WHAT YOU WILL DO —
Images aside, the whole listing should be written out word for word.

DATA SECTION —

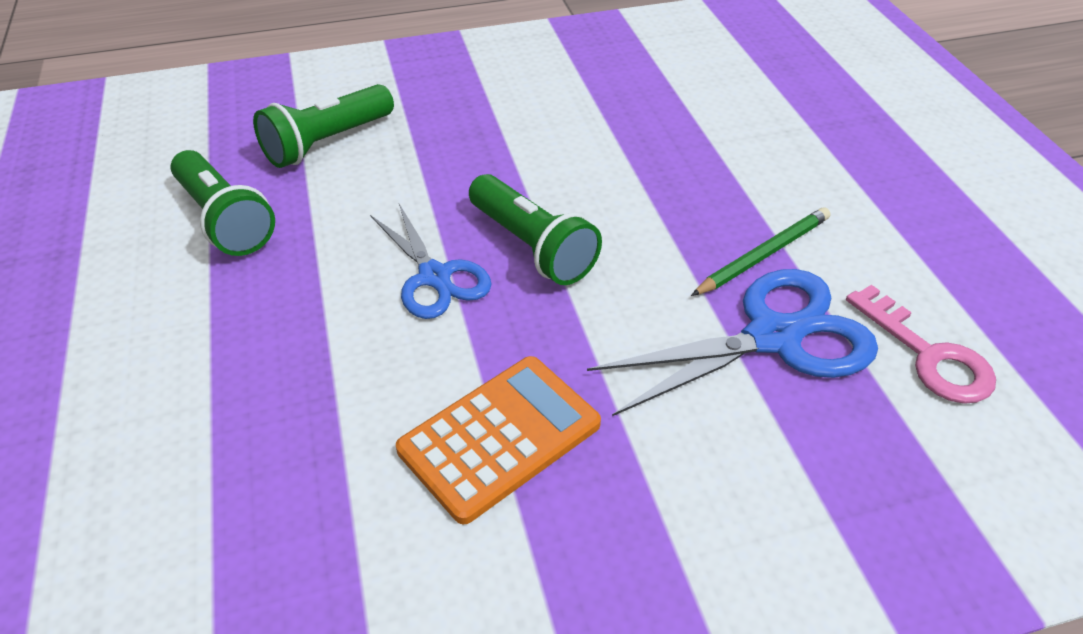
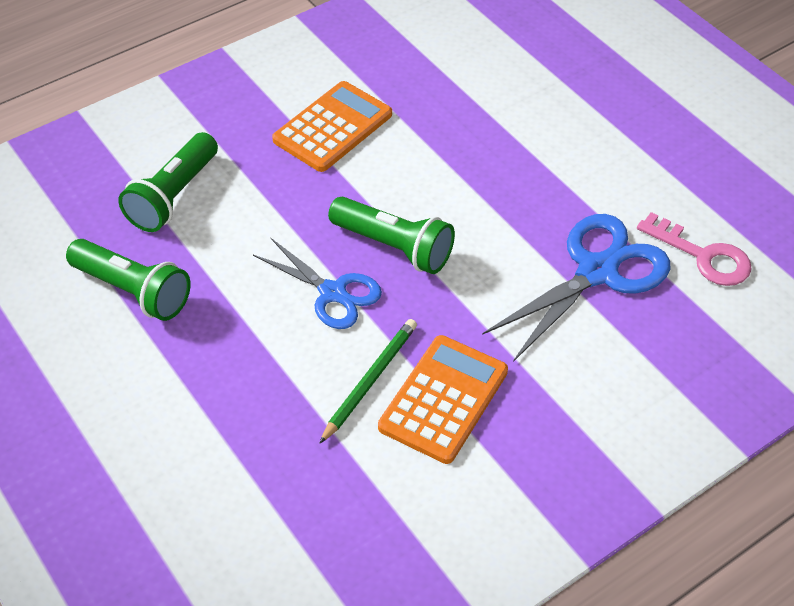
camera: 20 degrees left, 5 degrees up
(529, 118) = (333, 127): none -> orange calculator
(763, 254) = (567, 207): green pencil -> green pencil (370, 380)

RESULT —
camera: 20 degrees left, 5 degrees up
(529, 118) = (333, 127): none -> orange calculator
(763, 254) = (567, 207): green pencil -> green pencil (370, 380)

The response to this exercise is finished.